Edit difference data:
━━━━━━━━━━

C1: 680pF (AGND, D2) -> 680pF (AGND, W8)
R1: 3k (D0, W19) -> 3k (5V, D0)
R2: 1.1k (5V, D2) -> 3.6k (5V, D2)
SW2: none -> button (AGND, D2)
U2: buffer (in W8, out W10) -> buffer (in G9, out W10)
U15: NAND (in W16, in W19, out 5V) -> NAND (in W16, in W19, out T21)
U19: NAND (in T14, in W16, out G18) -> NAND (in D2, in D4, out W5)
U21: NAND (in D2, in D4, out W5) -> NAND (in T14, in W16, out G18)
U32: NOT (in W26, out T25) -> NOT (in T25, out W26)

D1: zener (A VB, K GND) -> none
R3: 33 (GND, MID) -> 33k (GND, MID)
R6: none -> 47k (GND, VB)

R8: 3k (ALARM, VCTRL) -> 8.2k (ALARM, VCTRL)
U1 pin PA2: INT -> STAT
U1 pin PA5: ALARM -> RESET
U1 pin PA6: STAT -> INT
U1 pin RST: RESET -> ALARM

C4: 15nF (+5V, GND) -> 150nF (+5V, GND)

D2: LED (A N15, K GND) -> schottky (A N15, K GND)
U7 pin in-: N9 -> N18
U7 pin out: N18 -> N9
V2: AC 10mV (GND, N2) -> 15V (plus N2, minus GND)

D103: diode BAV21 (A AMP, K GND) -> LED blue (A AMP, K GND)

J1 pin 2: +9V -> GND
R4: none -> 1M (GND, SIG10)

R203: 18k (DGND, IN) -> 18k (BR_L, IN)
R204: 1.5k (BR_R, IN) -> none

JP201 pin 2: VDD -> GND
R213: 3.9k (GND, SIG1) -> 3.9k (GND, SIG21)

━━━━━━━━━━

(TASK GOAL)
Please show every line above that includes the word "none".

(EXERCISE RESPONSE)
SW2: none -> button (AGND, D2)
D1: zener (A VB, K GND) -> none
R6: none -> 47k (GND, VB)
R4: none -> 1M (GND, SIG10)
R204: 1.5k (BR_R, IN) -> none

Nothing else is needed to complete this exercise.